=== TASK INPUT ===
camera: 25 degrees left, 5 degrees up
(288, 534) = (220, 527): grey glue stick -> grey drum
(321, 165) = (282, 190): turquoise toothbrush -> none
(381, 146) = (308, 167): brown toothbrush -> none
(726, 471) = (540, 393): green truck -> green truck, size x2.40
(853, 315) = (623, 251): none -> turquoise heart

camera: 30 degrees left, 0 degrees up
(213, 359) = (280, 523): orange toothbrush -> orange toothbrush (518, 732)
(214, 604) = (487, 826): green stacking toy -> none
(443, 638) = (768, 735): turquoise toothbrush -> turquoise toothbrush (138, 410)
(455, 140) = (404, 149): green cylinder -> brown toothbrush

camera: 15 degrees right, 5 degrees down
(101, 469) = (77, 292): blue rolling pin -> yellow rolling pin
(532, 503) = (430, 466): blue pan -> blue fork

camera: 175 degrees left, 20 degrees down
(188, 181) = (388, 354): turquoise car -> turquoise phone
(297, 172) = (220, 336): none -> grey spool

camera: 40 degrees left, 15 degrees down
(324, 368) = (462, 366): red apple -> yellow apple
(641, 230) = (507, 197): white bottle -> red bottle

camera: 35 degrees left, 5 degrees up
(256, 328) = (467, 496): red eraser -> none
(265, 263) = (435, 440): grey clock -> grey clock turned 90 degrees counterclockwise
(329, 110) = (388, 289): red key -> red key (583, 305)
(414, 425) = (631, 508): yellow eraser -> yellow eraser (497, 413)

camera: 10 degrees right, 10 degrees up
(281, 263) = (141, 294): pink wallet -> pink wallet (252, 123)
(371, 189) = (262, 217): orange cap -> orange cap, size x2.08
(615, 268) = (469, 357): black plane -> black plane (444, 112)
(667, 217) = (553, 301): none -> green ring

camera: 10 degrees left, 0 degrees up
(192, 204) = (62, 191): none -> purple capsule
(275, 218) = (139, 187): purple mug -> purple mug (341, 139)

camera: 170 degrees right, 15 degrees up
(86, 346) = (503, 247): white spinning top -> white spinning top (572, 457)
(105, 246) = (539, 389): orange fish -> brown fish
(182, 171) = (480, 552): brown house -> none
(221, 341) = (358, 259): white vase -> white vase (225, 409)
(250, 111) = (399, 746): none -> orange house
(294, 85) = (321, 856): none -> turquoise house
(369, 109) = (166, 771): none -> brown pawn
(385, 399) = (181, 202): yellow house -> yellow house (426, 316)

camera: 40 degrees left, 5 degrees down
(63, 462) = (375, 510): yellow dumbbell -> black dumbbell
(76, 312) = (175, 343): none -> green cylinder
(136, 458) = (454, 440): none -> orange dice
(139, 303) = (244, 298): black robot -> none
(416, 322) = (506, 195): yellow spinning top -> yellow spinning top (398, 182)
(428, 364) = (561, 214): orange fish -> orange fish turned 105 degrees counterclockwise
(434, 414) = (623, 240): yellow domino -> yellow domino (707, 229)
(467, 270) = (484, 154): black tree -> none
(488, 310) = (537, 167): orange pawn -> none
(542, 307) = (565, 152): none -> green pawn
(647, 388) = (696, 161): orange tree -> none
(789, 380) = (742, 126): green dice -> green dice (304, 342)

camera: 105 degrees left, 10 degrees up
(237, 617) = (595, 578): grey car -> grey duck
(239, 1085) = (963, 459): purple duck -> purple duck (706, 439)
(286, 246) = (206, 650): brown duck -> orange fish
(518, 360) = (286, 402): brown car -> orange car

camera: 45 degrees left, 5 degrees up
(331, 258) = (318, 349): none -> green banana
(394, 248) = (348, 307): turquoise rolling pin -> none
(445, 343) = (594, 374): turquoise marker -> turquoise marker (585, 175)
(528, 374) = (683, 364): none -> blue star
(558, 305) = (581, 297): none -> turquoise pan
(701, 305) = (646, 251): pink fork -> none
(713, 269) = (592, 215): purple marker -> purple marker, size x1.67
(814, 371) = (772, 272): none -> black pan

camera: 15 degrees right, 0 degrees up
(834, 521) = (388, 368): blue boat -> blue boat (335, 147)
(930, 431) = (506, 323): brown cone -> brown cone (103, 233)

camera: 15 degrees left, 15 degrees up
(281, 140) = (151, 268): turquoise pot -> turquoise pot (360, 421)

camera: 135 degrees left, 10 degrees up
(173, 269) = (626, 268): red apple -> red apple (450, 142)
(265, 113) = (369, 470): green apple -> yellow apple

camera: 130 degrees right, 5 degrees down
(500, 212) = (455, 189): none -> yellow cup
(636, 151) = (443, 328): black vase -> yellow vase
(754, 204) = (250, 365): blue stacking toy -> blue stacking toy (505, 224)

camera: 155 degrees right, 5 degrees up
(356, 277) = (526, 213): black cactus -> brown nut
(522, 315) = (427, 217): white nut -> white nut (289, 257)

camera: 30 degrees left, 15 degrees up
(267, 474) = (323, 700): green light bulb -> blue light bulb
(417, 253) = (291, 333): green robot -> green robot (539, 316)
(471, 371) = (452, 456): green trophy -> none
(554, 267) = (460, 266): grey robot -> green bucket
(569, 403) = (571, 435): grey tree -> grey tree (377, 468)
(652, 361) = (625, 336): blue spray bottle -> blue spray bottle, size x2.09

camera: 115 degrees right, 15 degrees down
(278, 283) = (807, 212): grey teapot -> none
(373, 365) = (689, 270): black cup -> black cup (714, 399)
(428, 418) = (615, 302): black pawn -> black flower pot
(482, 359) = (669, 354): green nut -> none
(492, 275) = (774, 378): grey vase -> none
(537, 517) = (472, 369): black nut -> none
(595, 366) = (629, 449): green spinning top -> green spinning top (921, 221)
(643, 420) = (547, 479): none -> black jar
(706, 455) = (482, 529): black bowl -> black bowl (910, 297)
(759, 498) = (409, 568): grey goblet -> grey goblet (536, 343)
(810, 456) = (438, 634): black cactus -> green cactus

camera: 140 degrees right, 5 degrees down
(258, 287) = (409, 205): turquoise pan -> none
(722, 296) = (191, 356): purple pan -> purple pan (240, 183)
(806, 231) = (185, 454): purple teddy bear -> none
===
§ YOUR GOAL
Everything above from the line containing "camera: 170 degrees right, 15 degrees up" through the line containing "(265, 113) = (369, 470): green" must be copied exactly. Nothing outside that range belongs in the answer.

§ REPLY
camera: 170 degrees right, 15 degrees up
(86, 346) = (503, 247): white spinning top -> white spinning top (572, 457)
(105, 246) = (539, 389): orange fish -> brown fish
(182, 171) = (480, 552): brown house -> none
(221, 341) = (358, 259): white vase -> white vase (225, 409)
(250, 111) = (399, 746): none -> orange house
(294, 85) = (321, 856): none -> turquoise house
(369, 109) = (166, 771): none -> brown pawn
(385, 399) = (181, 202): yellow house -> yellow house (426, 316)

camera: 40 degrees left, 5 degrees down
(63, 462) = (375, 510): yellow dumbbell -> black dumbbell
(76, 312) = (175, 343): none -> green cylinder
(136, 458) = (454, 440): none -> orange dice
(139, 303) = (244, 298): black robot -> none
(416, 322) = (506, 195): yellow spinning top -> yellow spinning top (398, 182)
(428, 364) = (561, 214): orange fish -> orange fish turned 105 degrees counterclockwise
(434, 414) = (623, 240): yellow domino -> yellow domino (707, 229)
(467, 270) = (484, 154): black tree -> none
(488, 310) = (537, 167): orange pawn -> none
(542, 307) = (565, 152): none -> green pawn
(647, 388) = (696, 161): orange tree -> none
(789, 380) = (742, 126): green dice -> green dice (304, 342)

camera: 105 degrees left, 10 degrees up
(237, 617) = (595, 578): grey car -> grey duck
(239, 1085) = (963, 459): purple duck -> purple duck (706, 439)
(286, 246) = (206, 650): brown duck -> orange fish
(518, 360) = (286, 402): brown car -> orange car

camera: 45 degrees left, 5 degrees up
(331, 258) = (318, 349): none -> green banana
(394, 248) = (348, 307): turquoise rolling pin -> none
(445, 343) = (594, 374): turquoise marker -> turquoise marker (585, 175)
(528, 374) = (683, 364): none -> blue star
(558, 305) = (581, 297): none -> turquoise pan
(701, 305) = (646, 251): pink fork -> none
(713, 269) = (592, 215): purple marker -> purple marker, size x1.67
(814, 371) = (772, 272): none -> black pan

camera: 15 degrees right, 0 degrees up
(834, 521) = (388, 368): blue boat -> blue boat (335, 147)
(930, 431) = (506, 323): brown cone -> brown cone (103, 233)

camera: 15 degrees left, 15 degrees up
(281, 140) = (151, 268): turquoise pot -> turquoise pot (360, 421)

camera: 135 degrees left, 10 degrees up
(173, 269) = (626, 268): red apple -> red apple (450, 142)
(265, 113) = (369, 470): green apple -> yellow apple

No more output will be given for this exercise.